**SUPPLIED DATA:**
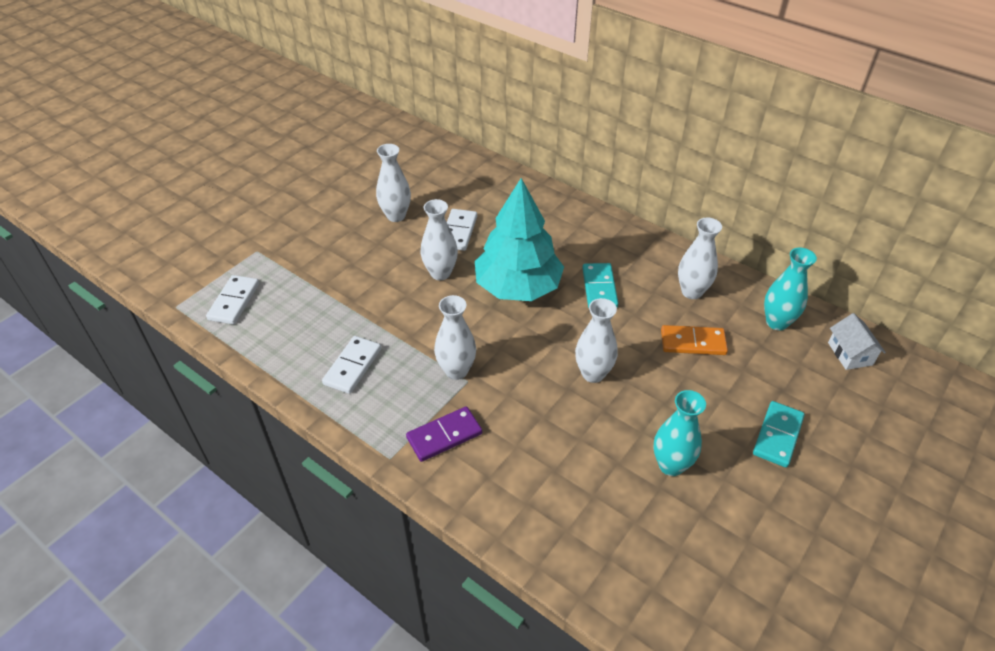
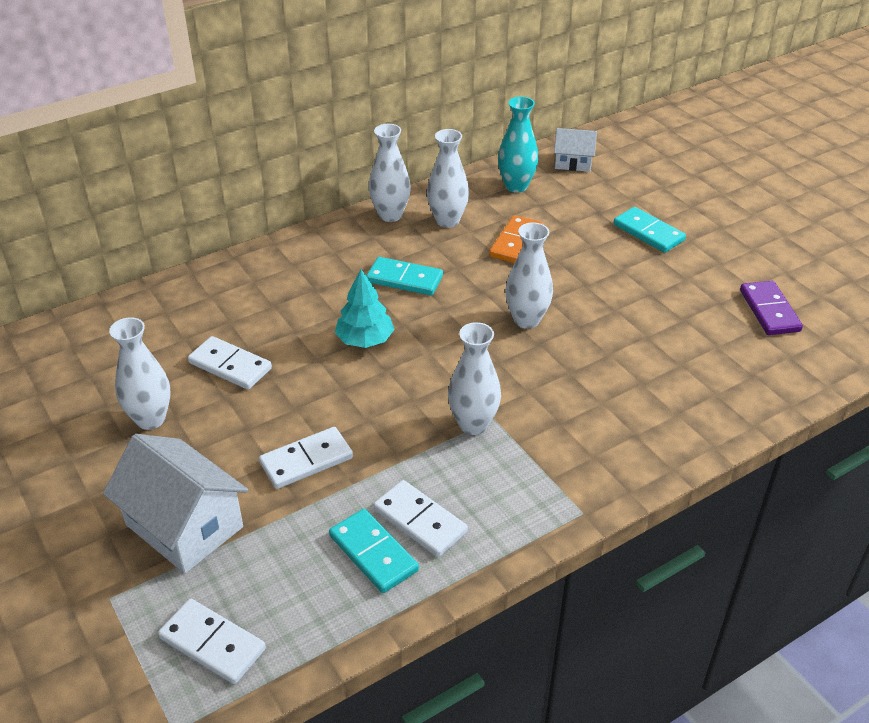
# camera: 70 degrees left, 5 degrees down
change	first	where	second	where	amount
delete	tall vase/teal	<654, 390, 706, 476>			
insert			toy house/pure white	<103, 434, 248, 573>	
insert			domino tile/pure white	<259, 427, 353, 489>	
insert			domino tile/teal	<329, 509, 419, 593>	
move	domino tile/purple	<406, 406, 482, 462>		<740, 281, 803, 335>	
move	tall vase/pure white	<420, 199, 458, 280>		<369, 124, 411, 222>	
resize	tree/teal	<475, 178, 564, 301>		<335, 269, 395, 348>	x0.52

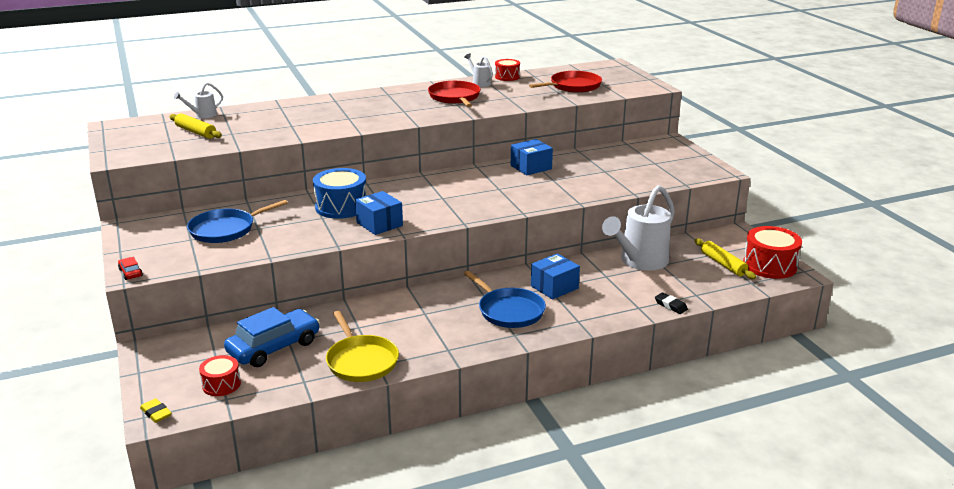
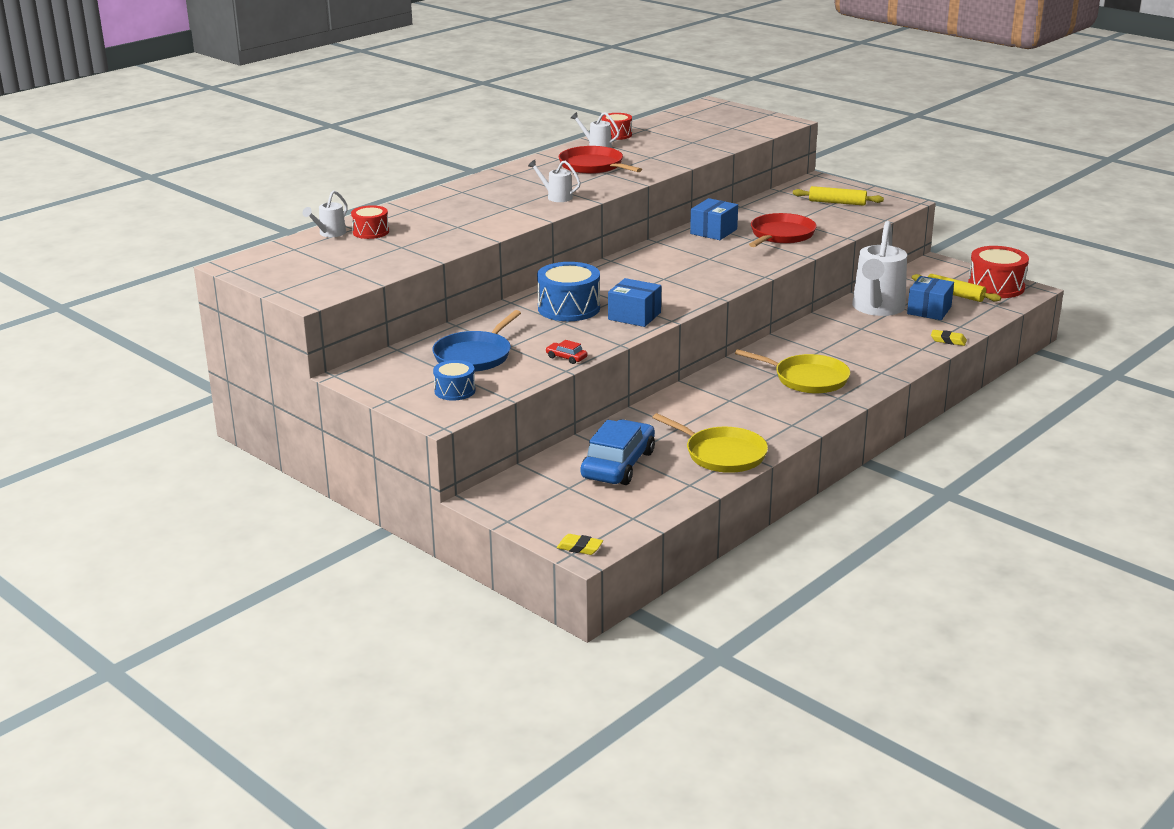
# camera: 25 degrees left, 0 degrees up
change	first	where	second	where	amount
insert			drum/cobalt	<433, 360, 475, 401>	
insert			watering can/pure white	<528, 160, 581, 202>	
move	toy car/crimson	<118, 257, 143, 280>		<545, 340, 587, 364>	
move	dough roller/bright yellow	<169, 113, 222, 139>		<793, 186, 884, 206>	
move	drum/crimson	<199, 355, 241, 396>		<351, 205, 389, 239>	
move	skillet/crimson	<529, 71, 602, 93>		<749, 213, 817, 247>	
move	package/cobalt	<531, 253, 580, 299>		<907, 276, 954, 320>	
recolor	skillet/cobalt	<464, 271, 546, 328>	skillet/bright yellow	<735, 349, 850, 393>	
recolor	eraser/ebony	<655, 292, 688, 314>	eraser/bright yellow	<931, 330, 967, 346>	

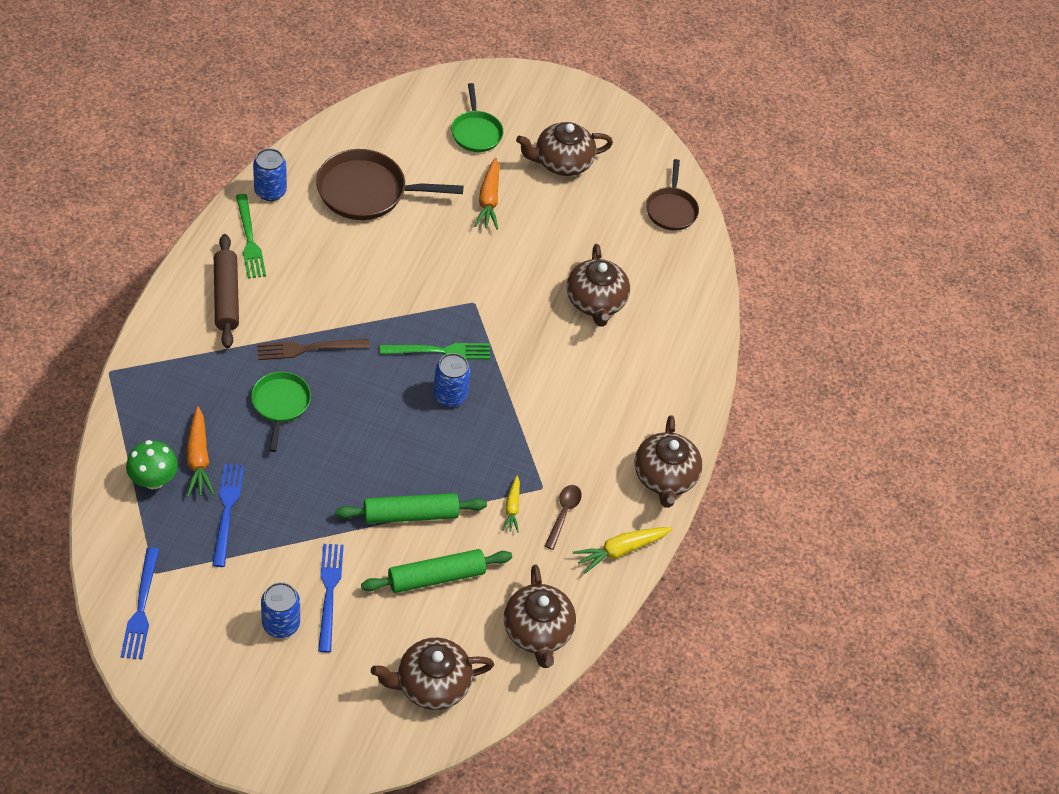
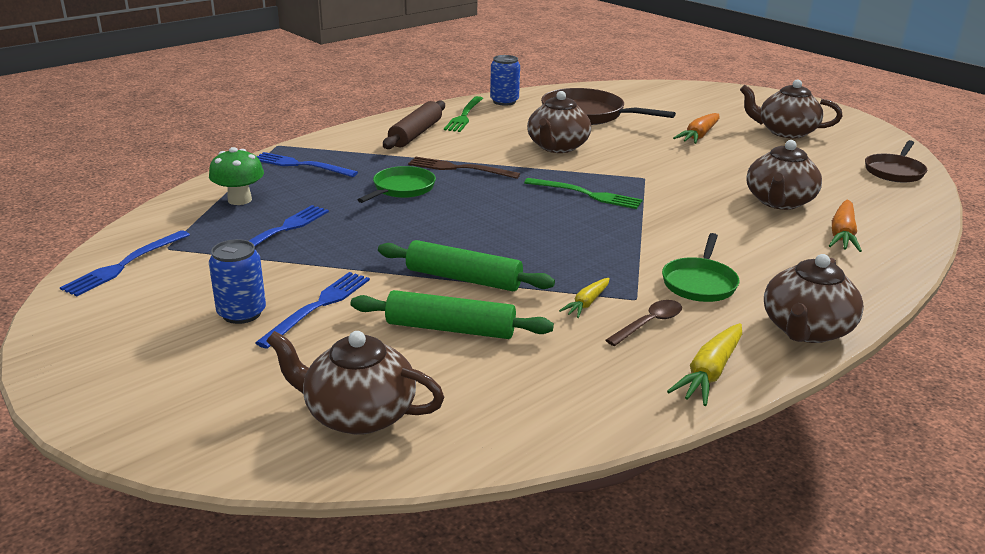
# camera: 35 degrees right, 25 degrees down
change	first	where	second	where	amount
delete	can/cobalt	<433, 353, 471, 407>			
insert			dinner fork/cobalt	<256, 152, 358, 177>	
move	carrot/orange	<186, 407, 214, 497>		<829, 200, 862, 252>	
move	skillet/green	<451, 83, 504, 152>		<662, 233, 740, 302>	
move	teapot/russet	<504, 565, 576, 668>		<527, 91, 591, 153>	
rotate	carrot/bright yellow	<573, 527, 673, 574>		<667, 323, 742, 406>	60 degrees counterclockwise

**WHAT THIS TASK INVOLVES:** Exactly as they appear, please return only the lines from the first line of the records through the line containing "124, 411, 222>", both included, leaving out all pictures.

**ANSWER:**
# camera: 70 degrees left, 5 degrees down
change	first	where	second	where	amount
delete	tall vase/teal	<654, 390, 706, 476>			
insert			toy house/pure white	<103, 434, 248, 573>	
insert			domino tile/pure white	<259, 427, 353, 489>	
insert			domino tile/teal	<329, 509, 419, 593>	
move	domino tile/purple	<406, 406, 482, 462>		<740, 281, 803, 335>	
move	tall vase/pure white	<420, 199, 458, 280>		<369, 124, 411, 222>	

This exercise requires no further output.